TASK BRIEF
Find the lines below in which the string "minus" occurs. Copy each one.

THE INPUT
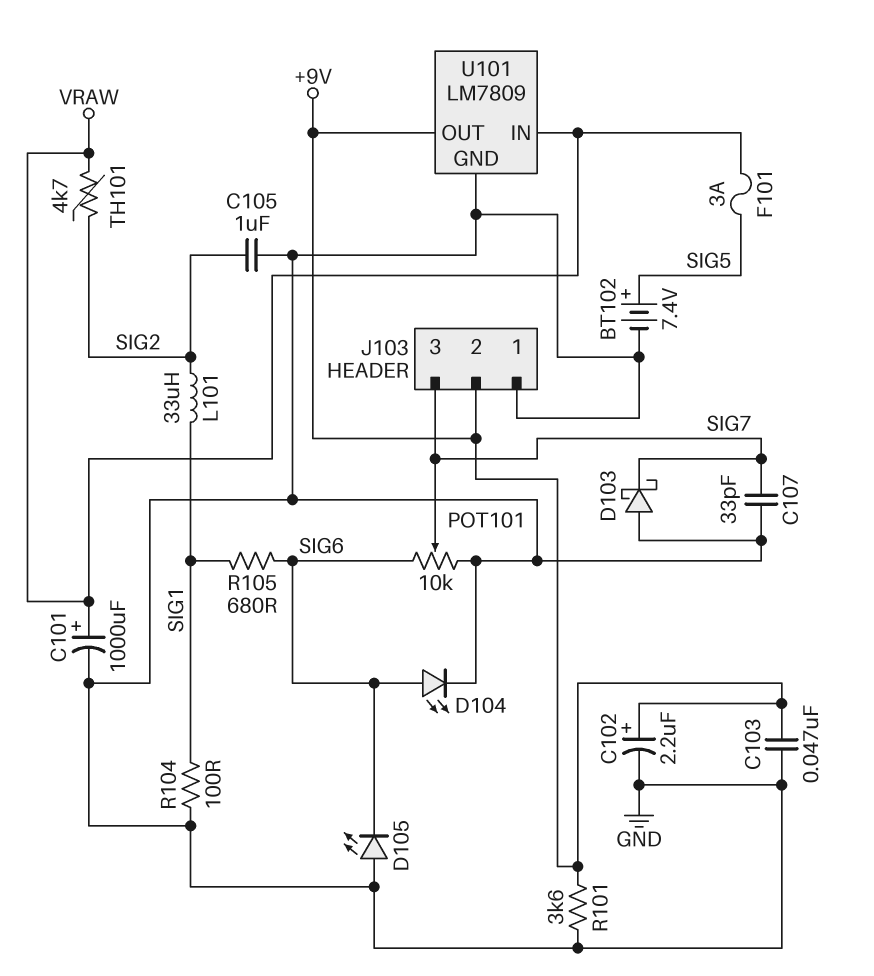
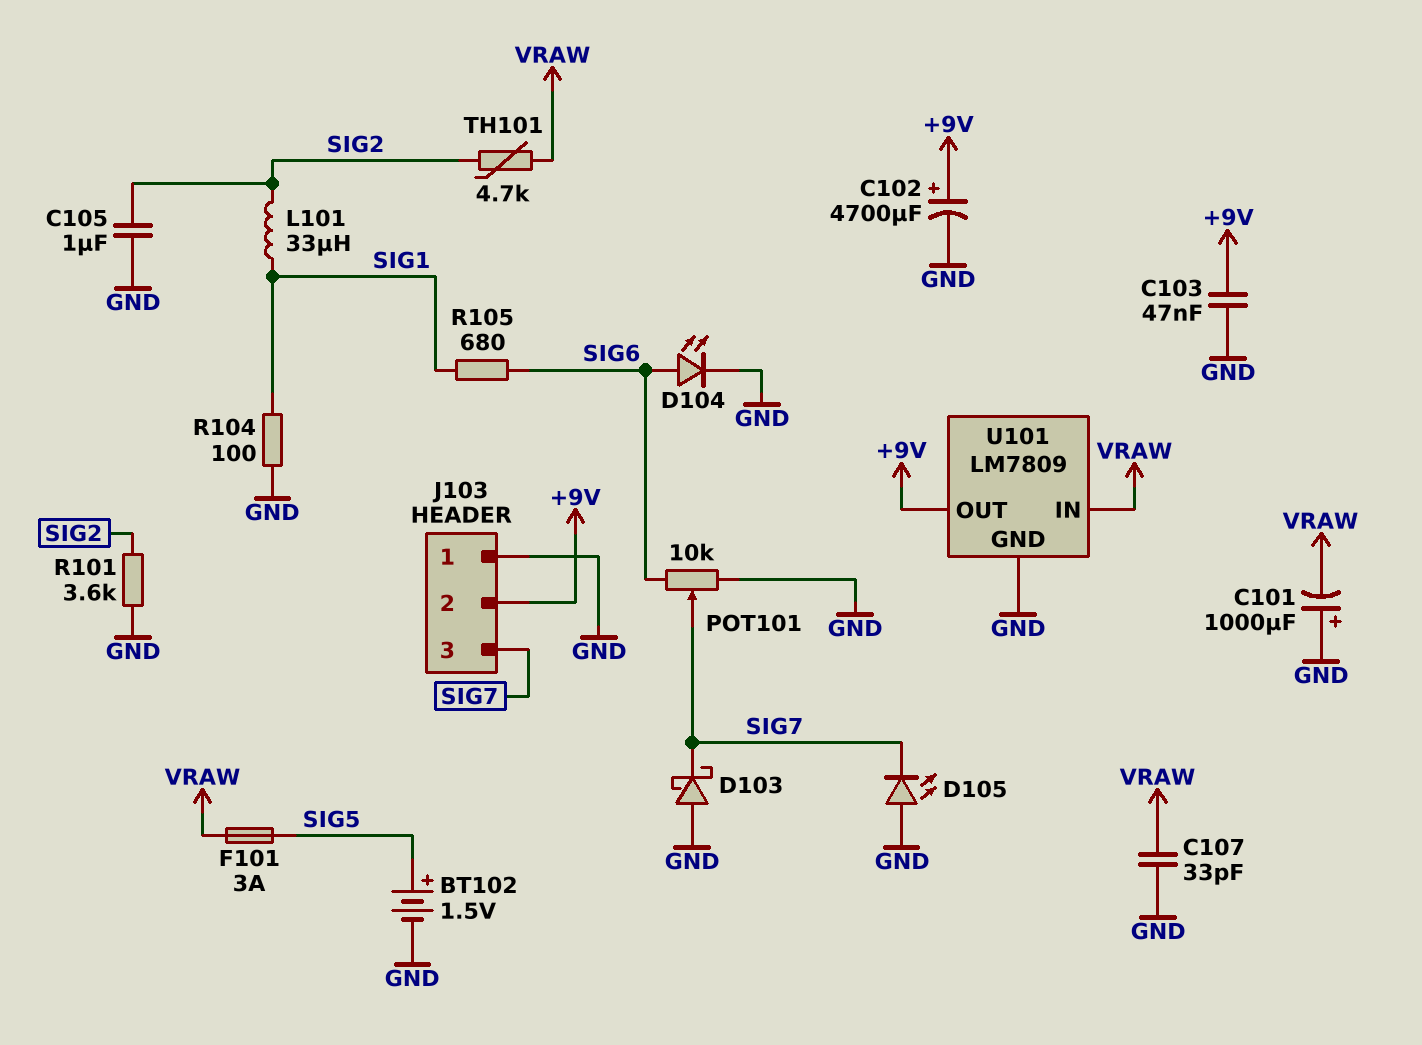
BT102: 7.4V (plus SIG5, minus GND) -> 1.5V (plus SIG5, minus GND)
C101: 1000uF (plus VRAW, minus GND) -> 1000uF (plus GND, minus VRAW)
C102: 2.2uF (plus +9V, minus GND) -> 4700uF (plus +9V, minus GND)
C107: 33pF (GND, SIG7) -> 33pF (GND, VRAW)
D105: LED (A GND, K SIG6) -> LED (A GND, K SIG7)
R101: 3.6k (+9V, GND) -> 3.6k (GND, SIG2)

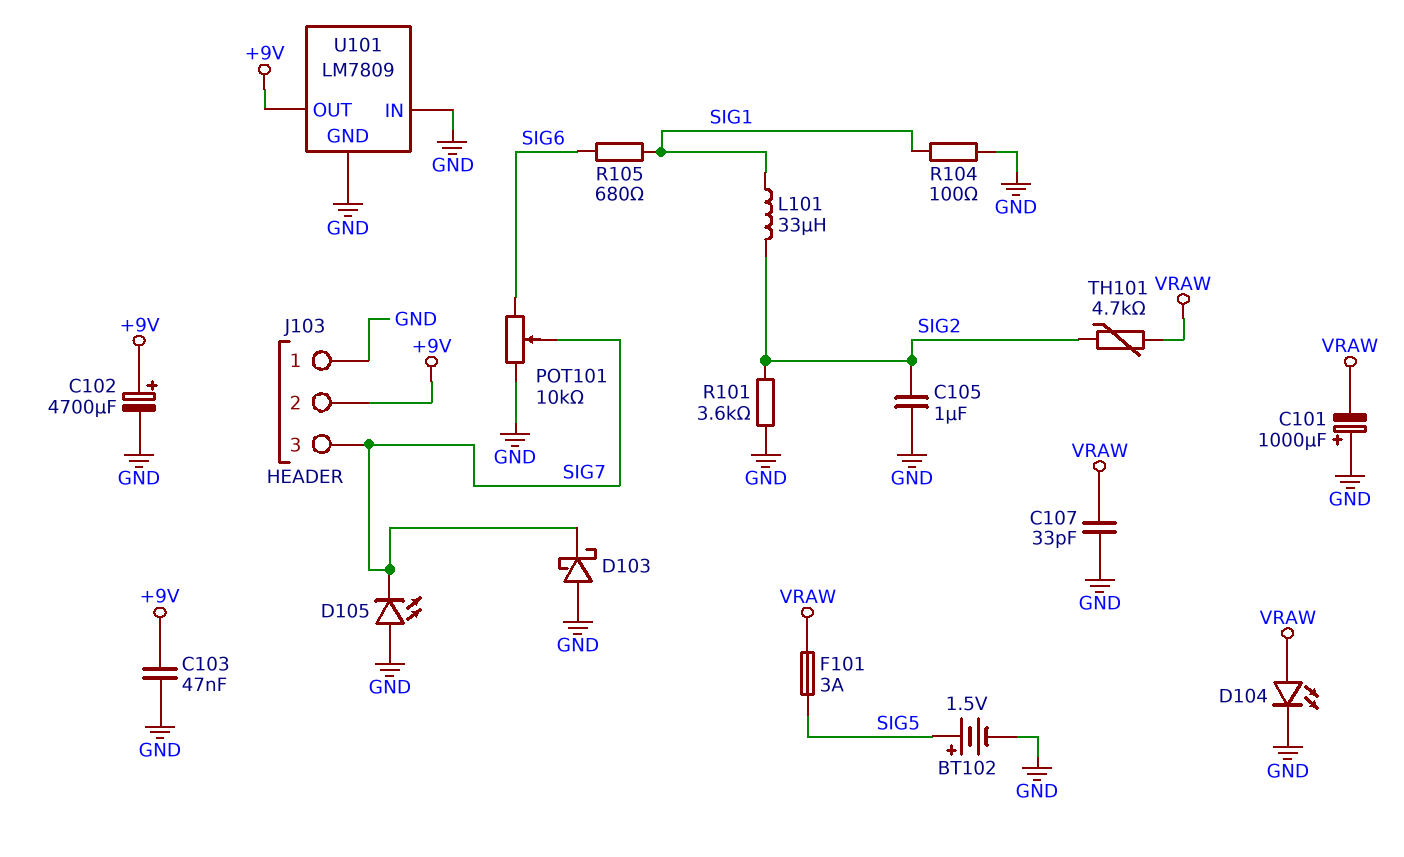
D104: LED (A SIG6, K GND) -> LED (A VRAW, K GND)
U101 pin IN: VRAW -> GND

...

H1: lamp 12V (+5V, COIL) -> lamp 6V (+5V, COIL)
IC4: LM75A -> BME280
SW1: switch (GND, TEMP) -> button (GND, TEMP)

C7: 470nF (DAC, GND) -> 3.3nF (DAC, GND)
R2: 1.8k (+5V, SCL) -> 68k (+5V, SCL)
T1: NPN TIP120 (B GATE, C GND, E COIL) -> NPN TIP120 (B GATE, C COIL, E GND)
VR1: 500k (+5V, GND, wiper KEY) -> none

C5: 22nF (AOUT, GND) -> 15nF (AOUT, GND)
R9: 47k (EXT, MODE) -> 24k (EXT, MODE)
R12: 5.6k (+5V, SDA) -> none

==

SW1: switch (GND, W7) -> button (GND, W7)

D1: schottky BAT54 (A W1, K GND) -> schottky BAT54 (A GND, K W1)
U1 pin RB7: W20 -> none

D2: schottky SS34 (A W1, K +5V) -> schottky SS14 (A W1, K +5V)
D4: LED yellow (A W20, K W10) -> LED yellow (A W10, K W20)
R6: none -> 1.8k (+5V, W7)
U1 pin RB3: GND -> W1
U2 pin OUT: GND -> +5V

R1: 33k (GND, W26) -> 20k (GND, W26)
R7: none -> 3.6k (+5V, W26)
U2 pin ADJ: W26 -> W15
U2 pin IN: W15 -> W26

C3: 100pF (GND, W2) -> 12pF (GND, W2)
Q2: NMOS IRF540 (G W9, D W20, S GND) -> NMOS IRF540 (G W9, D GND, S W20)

ANSWER BOX
BT102: 7.4V (plus SIG5, minus GND) -> 1.5V (plus SIG5, minus GND)
C101: 1000uF (plus VRAW, minus GND) -> 1000uF (plus GND, minus VRAW)
C102: 2.2uF (plus +9V, minus GND) -> 4700uF (plus +9V, minus GND)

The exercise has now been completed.